* **PROBLEM STATEMENT**:
Nothing other than the lines from the one containing "orange cupcake: 4 -> 3" through the last line of the data below should be output, each reproduced exactly.

(Scene images with change listings)
=== Begin Enclosure ===

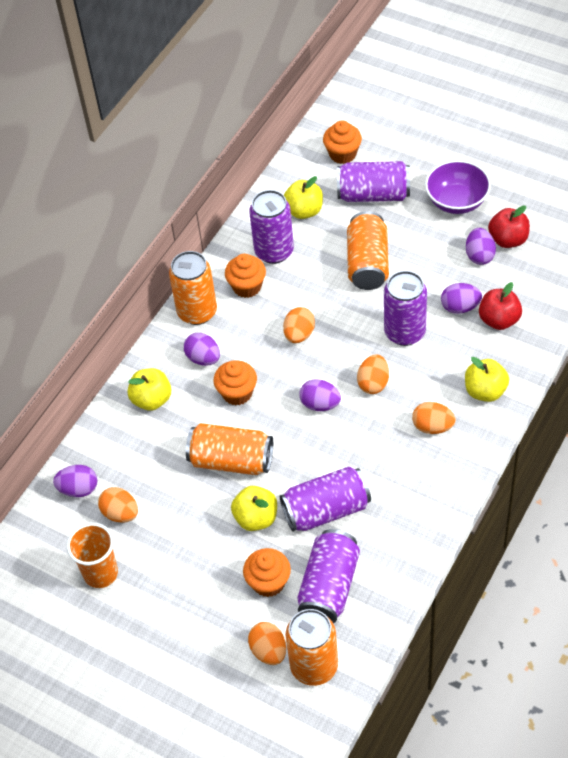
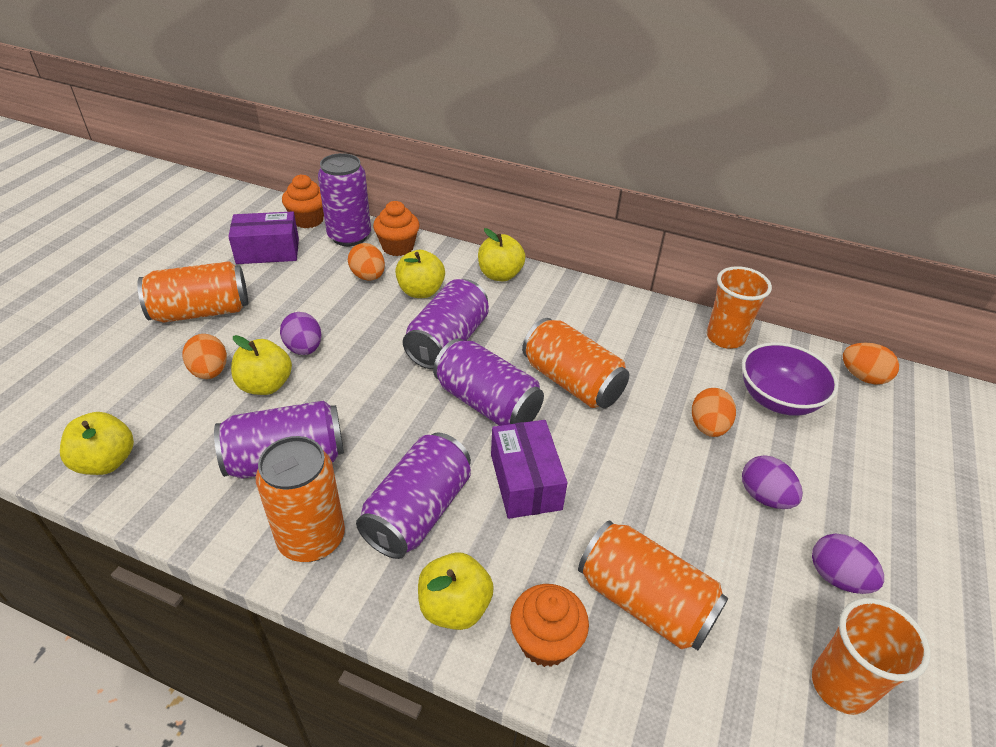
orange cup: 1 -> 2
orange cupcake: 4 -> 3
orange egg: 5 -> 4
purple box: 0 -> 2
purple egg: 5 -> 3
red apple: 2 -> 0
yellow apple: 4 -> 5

=== End Enclosure ===

* **RESPONSE TO THE TASK**:
orange cupcake: 4 -> 3
orange egg: 5 -> 4
purple box: 0 -> 2
purple egg: 5 -> 3
red apple: 2 -> 0
yellow apple: 4 -> 5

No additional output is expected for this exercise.